(Stored items from a collection)
:::::
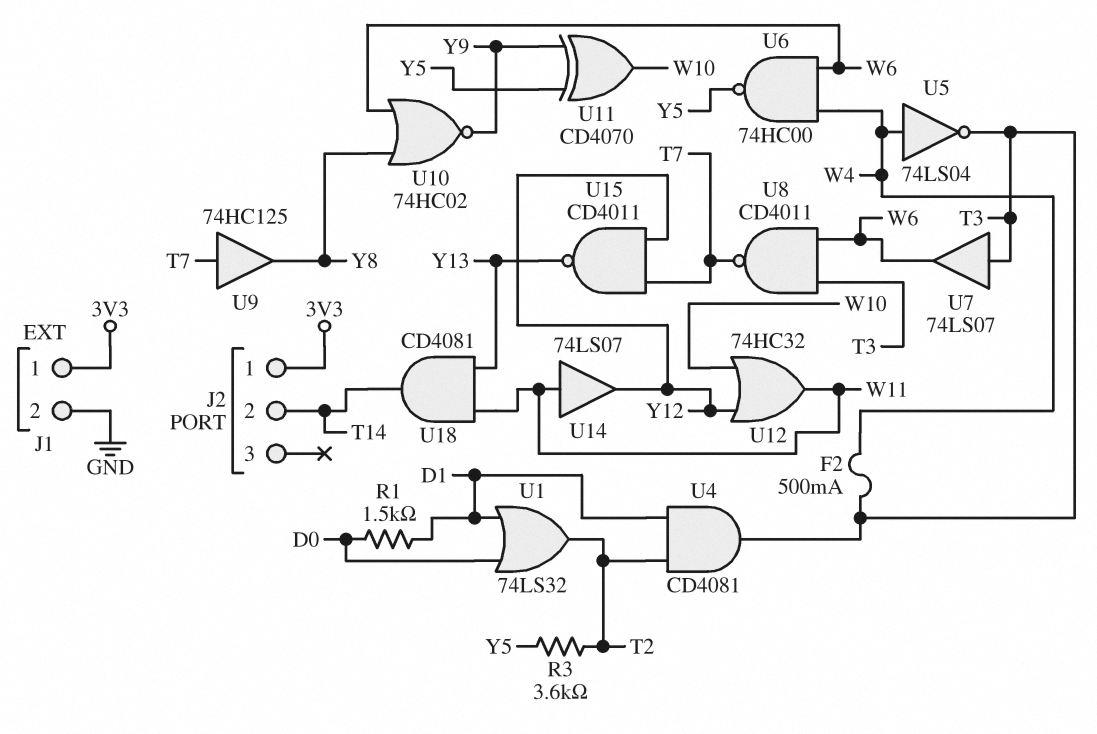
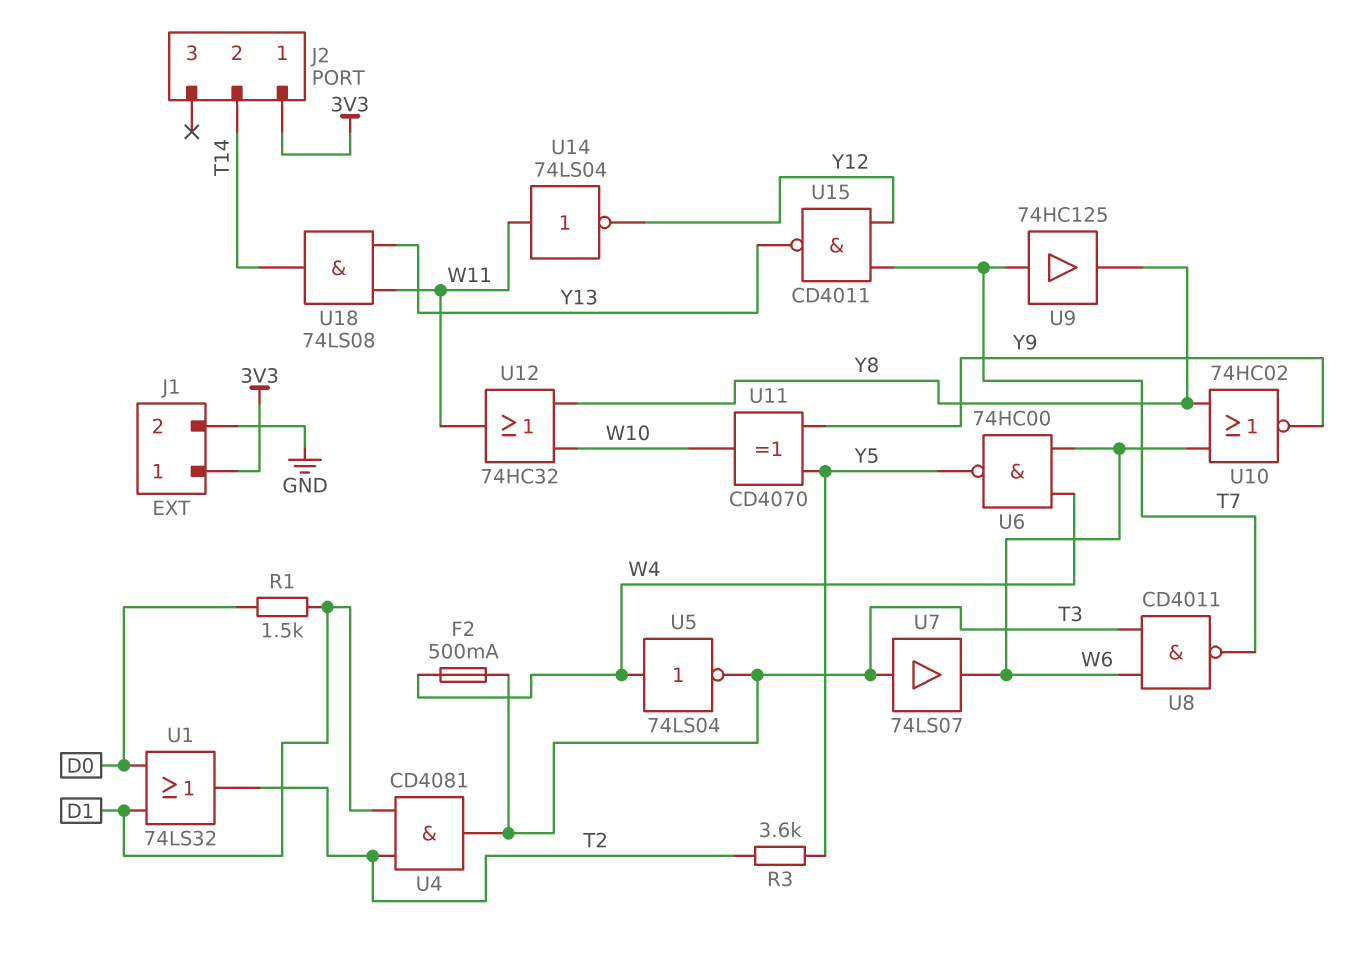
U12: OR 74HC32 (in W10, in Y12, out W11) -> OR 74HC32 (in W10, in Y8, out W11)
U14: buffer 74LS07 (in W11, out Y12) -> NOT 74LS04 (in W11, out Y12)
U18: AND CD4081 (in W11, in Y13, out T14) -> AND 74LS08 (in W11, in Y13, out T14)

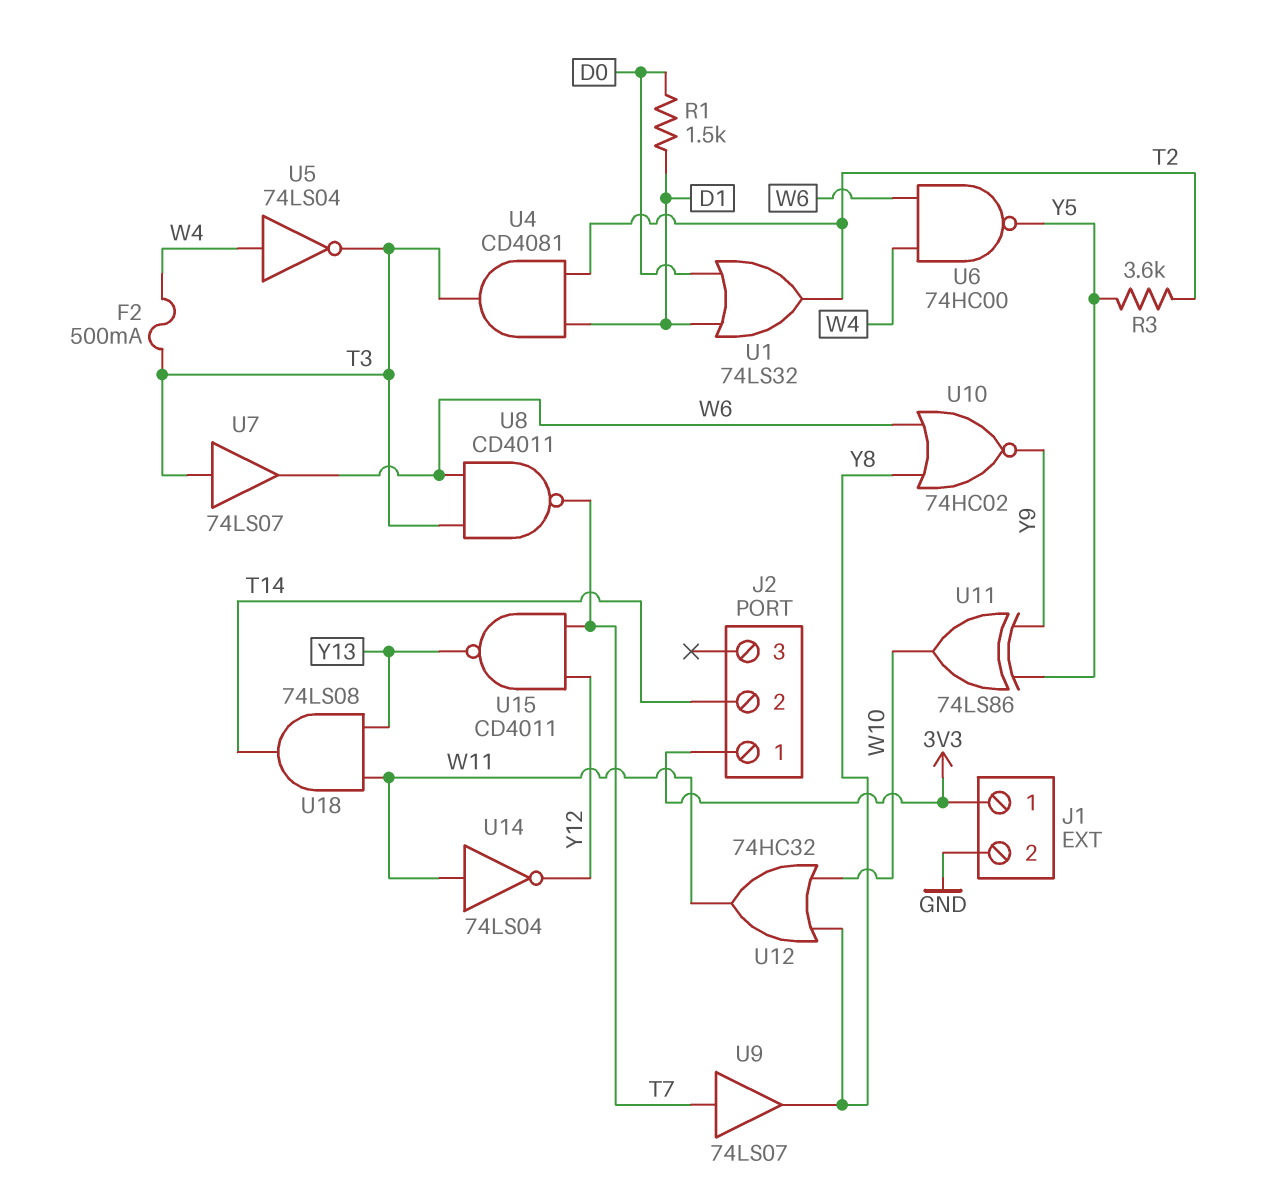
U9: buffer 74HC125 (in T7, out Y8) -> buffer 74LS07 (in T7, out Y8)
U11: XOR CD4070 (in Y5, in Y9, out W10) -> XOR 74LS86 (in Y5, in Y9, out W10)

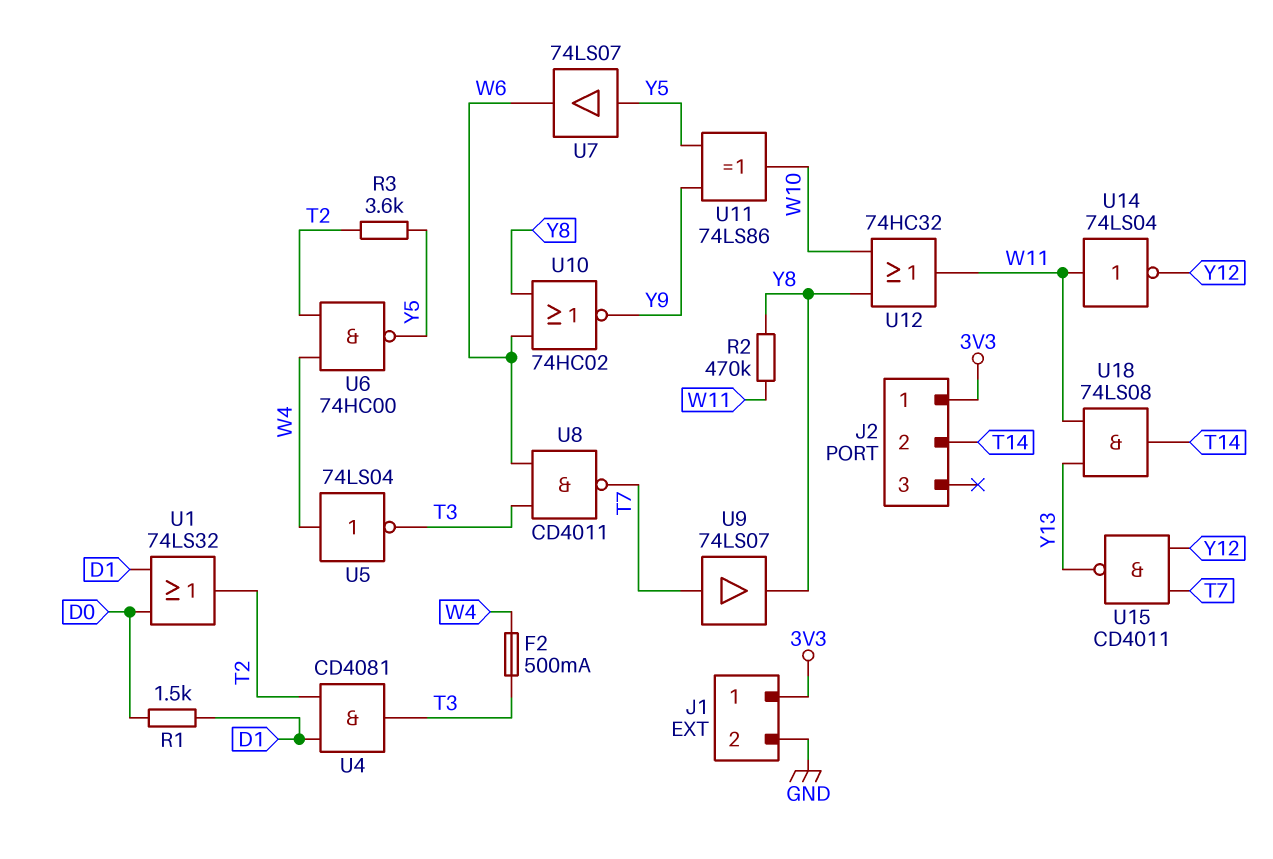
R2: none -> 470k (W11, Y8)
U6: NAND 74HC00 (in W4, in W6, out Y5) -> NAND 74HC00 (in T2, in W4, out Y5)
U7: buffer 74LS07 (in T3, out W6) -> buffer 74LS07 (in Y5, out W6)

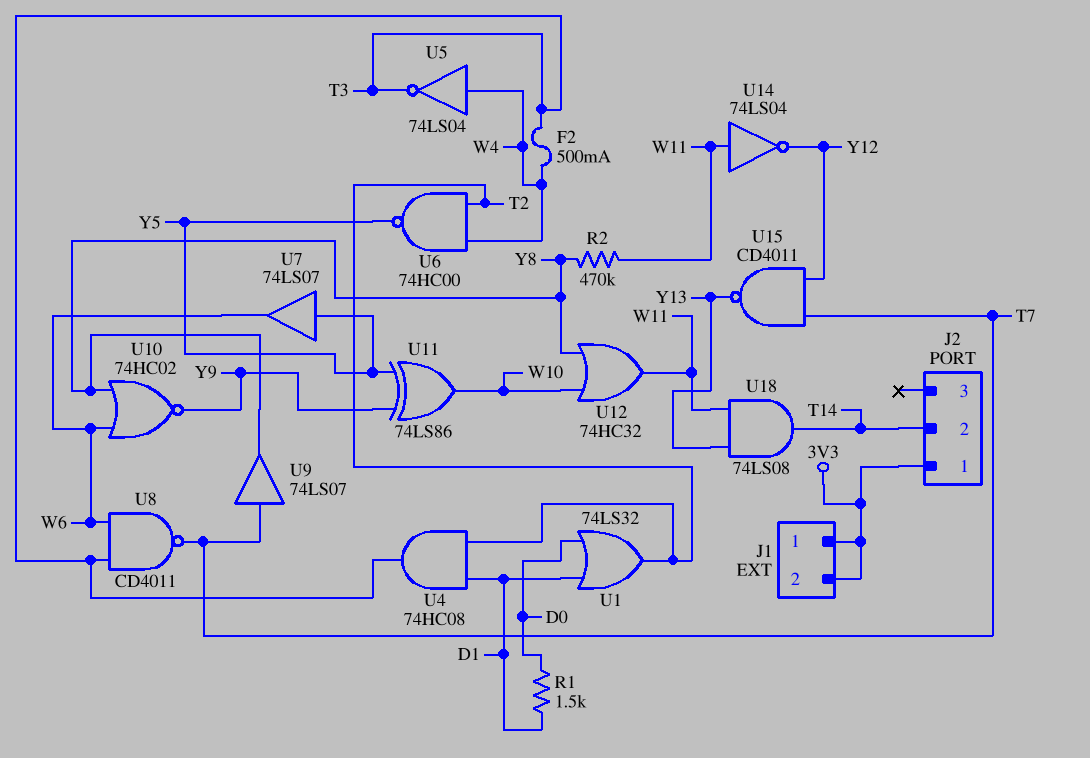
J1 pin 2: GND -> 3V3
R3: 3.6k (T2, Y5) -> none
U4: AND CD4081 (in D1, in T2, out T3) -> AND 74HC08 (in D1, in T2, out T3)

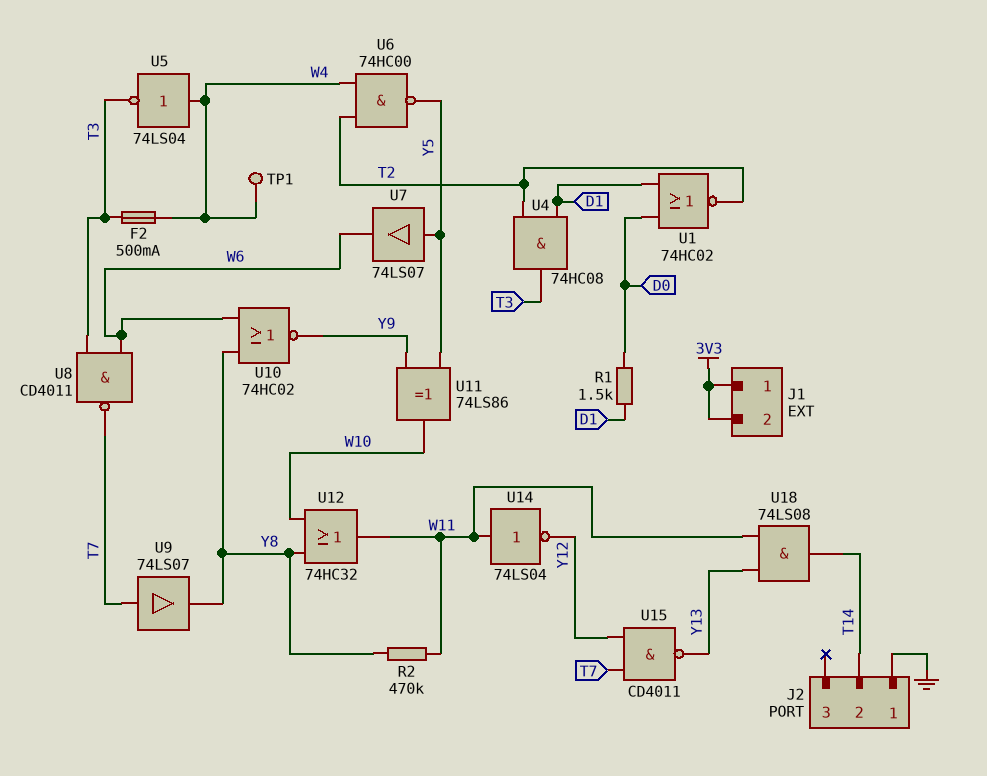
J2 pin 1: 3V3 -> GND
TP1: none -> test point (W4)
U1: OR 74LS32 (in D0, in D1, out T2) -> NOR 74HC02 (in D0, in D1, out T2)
:::::
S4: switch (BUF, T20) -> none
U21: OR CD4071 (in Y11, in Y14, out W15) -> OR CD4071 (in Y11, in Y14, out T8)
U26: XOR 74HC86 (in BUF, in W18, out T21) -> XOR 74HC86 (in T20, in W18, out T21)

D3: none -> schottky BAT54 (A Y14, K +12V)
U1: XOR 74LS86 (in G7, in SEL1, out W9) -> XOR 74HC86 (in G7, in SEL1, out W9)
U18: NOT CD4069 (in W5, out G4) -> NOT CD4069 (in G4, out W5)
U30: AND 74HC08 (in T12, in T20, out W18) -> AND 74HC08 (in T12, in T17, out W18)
:::::
→ TASK DIRECTIONS:
Leave out the images and write out the lines above exactly, from the one with "J1 pin 2: GND -> 3V3" up to and including the one with "U1: OR 74LS32".

→ PROBLEM SOLUTION:
J1 pin 2: GND -> 3V3
R3: 3.6k (T2, Y5) -> none
U4: AND CD4081 (in D1, in T2, out T3) -> AND 74HC08 (in D1, in T2, out T3)

J2 pin 1: 3V3 -> GND
TP1: none -> test point (W4)
U1: OR 74LS32 (in D0, in D1, out T2) -> NOR 74HC02 (in D0, in D1, out T2)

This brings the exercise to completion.